> _Task directions_: Each line of the records containing "clothes" is to be copied out and returned.

> _Stored data entries_:
****

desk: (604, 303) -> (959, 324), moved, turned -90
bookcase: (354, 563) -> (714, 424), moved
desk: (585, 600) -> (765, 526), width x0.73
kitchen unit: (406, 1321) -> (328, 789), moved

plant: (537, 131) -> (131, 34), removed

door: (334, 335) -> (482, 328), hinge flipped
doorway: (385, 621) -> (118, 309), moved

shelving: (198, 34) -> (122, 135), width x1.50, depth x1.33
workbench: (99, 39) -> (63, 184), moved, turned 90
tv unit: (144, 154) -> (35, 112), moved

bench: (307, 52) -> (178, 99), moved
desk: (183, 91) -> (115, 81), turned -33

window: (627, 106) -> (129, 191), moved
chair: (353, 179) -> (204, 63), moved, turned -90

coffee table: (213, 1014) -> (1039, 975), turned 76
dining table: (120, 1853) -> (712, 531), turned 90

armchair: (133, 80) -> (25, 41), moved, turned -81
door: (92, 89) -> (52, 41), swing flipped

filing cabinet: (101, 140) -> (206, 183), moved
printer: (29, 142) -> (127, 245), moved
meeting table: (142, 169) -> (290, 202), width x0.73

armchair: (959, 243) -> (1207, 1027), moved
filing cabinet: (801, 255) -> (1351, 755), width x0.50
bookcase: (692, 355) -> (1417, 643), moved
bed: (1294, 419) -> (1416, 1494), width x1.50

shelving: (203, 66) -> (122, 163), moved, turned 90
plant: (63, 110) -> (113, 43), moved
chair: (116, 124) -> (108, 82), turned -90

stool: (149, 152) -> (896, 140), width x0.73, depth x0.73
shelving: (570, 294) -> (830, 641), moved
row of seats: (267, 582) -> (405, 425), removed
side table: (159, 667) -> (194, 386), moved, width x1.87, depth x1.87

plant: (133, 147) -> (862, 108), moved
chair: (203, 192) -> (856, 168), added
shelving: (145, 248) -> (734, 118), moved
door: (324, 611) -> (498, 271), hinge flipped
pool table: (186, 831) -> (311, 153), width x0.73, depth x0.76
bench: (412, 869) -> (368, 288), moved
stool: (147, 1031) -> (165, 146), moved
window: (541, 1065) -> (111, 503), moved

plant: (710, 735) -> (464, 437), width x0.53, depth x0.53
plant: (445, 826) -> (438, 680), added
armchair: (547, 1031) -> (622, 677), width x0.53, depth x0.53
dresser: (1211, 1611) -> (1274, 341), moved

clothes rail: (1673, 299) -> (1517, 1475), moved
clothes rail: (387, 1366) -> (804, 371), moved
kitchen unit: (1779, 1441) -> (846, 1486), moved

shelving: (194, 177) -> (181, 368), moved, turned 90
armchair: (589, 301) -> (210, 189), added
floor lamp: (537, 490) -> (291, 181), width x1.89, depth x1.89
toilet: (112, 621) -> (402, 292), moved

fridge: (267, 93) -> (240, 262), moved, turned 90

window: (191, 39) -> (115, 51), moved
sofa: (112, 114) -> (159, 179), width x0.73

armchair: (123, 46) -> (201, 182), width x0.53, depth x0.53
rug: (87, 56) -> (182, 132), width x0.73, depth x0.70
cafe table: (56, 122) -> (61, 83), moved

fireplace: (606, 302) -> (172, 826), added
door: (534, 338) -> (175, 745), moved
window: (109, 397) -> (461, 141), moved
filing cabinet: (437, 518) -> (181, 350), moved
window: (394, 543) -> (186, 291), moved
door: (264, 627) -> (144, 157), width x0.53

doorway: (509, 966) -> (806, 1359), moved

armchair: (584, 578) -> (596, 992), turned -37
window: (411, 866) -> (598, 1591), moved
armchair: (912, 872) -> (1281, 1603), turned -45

****

> _Task output_:
clothes rail: (1673, 299) -> (1517, 1475), moved
clothes rail: (387, 1366) -> (804, 371), moved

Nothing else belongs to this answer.